(Material provided)

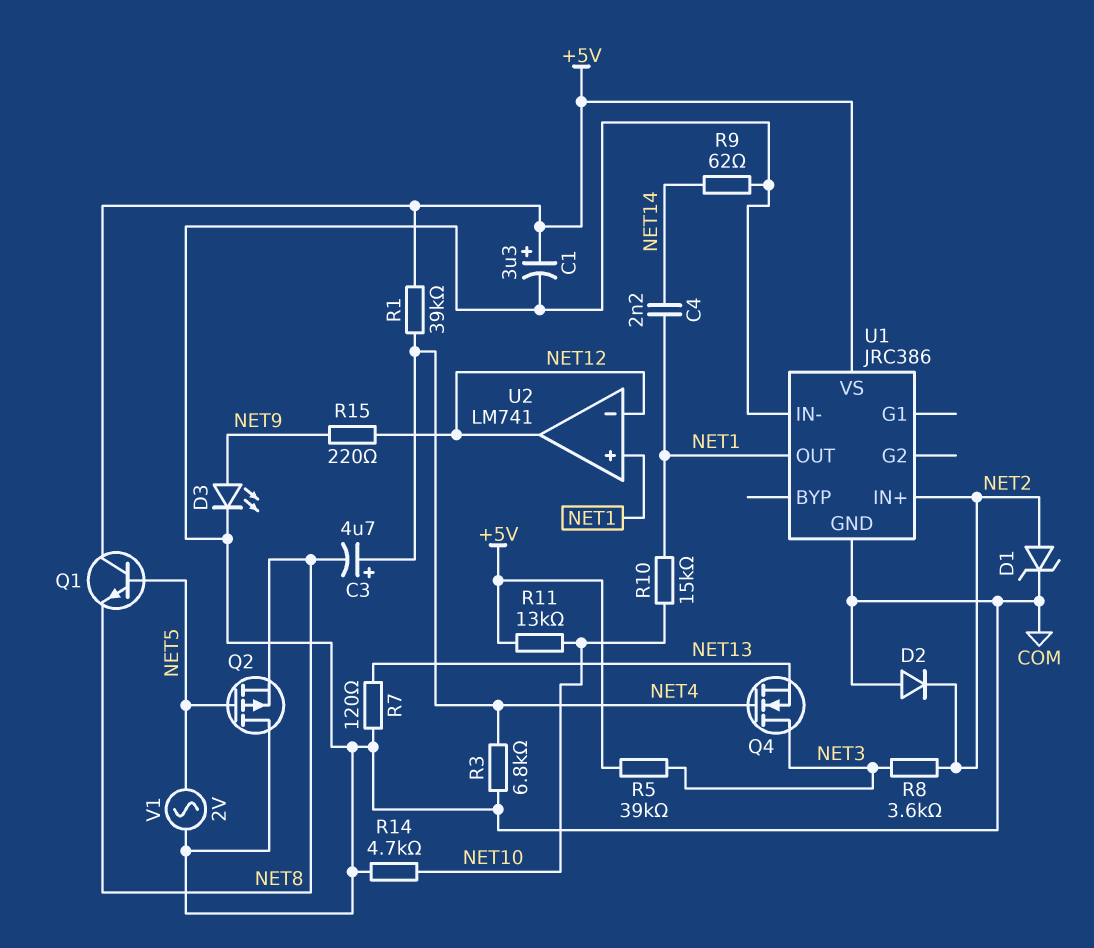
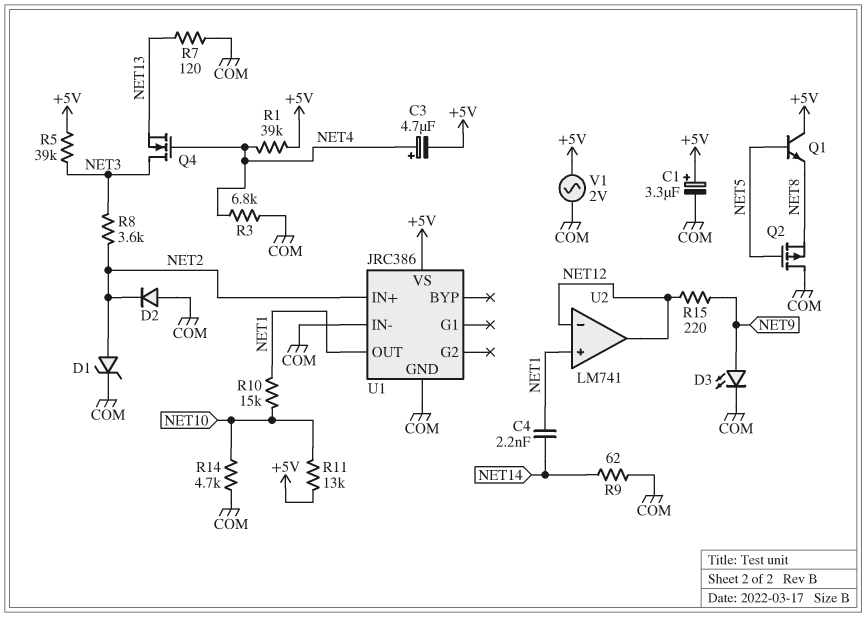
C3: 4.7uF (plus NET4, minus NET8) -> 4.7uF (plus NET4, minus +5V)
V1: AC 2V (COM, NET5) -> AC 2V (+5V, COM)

(End Material provided)
(Material provided)

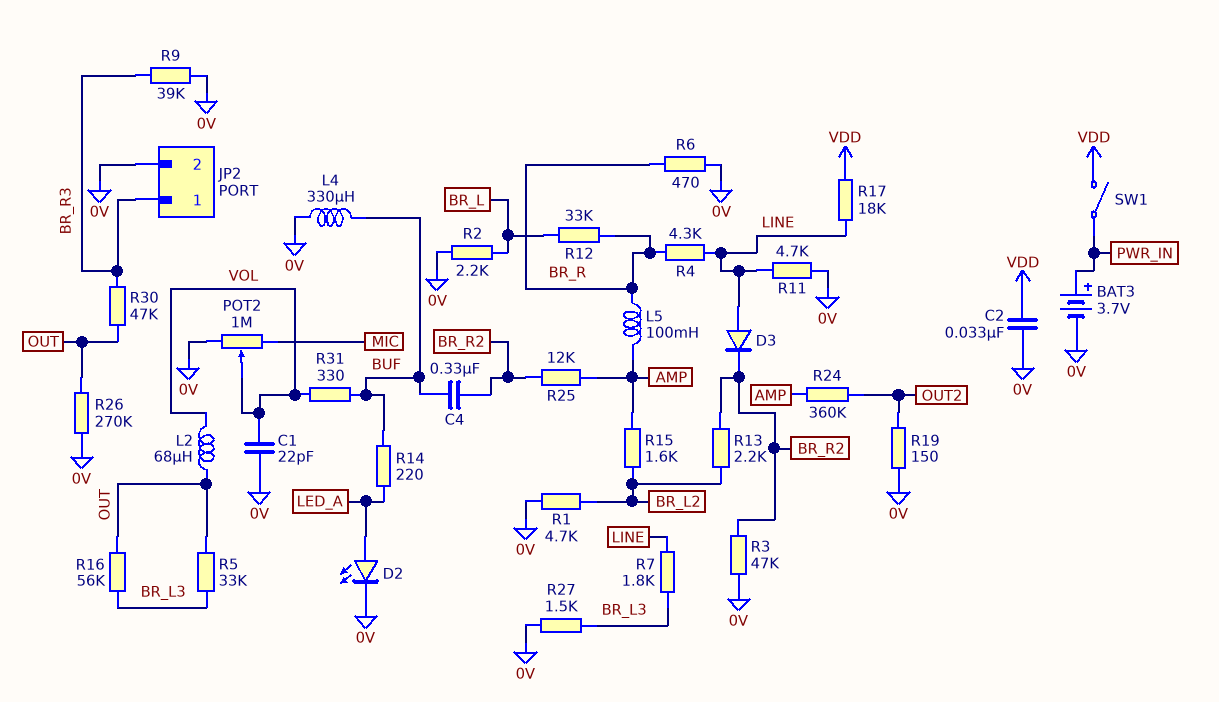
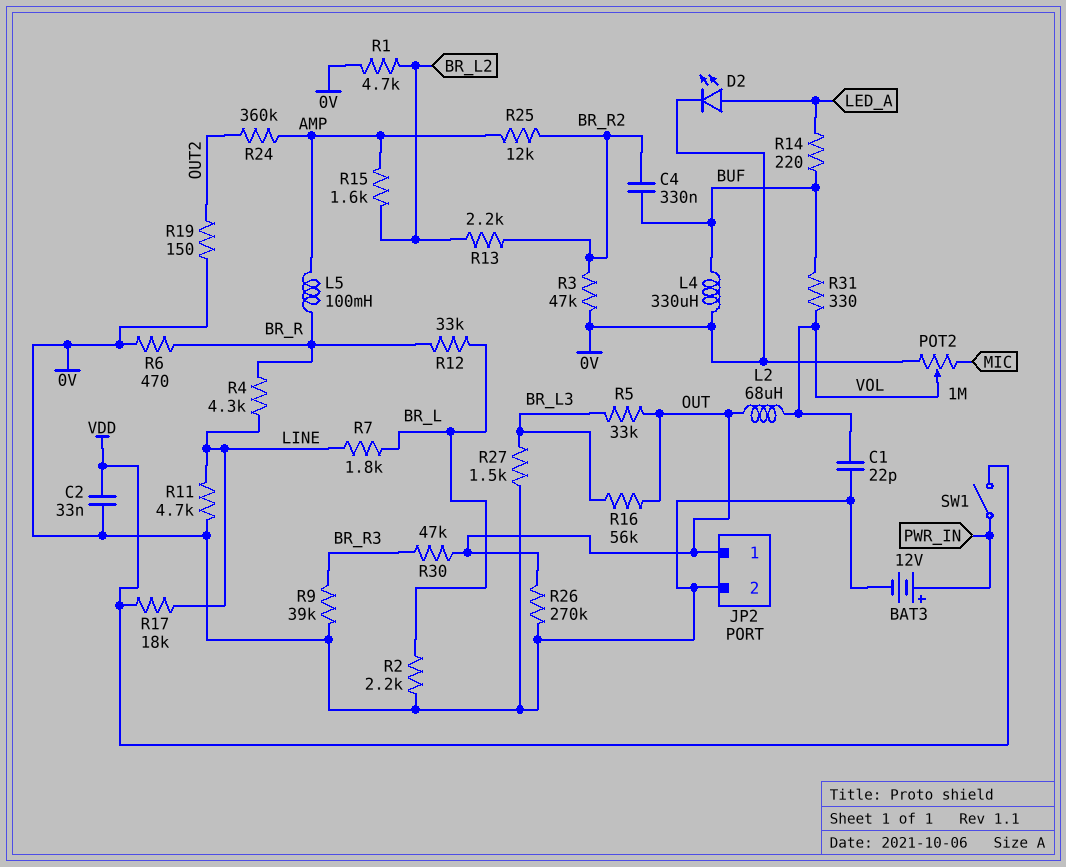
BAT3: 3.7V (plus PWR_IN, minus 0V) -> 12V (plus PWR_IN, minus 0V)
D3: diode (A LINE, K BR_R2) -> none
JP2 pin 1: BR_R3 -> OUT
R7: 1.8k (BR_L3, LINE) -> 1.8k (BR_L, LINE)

(End Material provided)

● What to work on
Copy out only the lines of the records above from the one with "C3: 4.7uF (plus" through the one with "V1: AC 2V (COM, NET5) -> AC 2V (+5V, COM)", exactly as they stand, both included.

● Answer to this task
C3: 4.7uF (plus NET4, minus NET8) -> 4.7uF (plus NET4, minus +5V)
V1: AC 2V (COM, NET5) -> AC 2V (+5V, COM)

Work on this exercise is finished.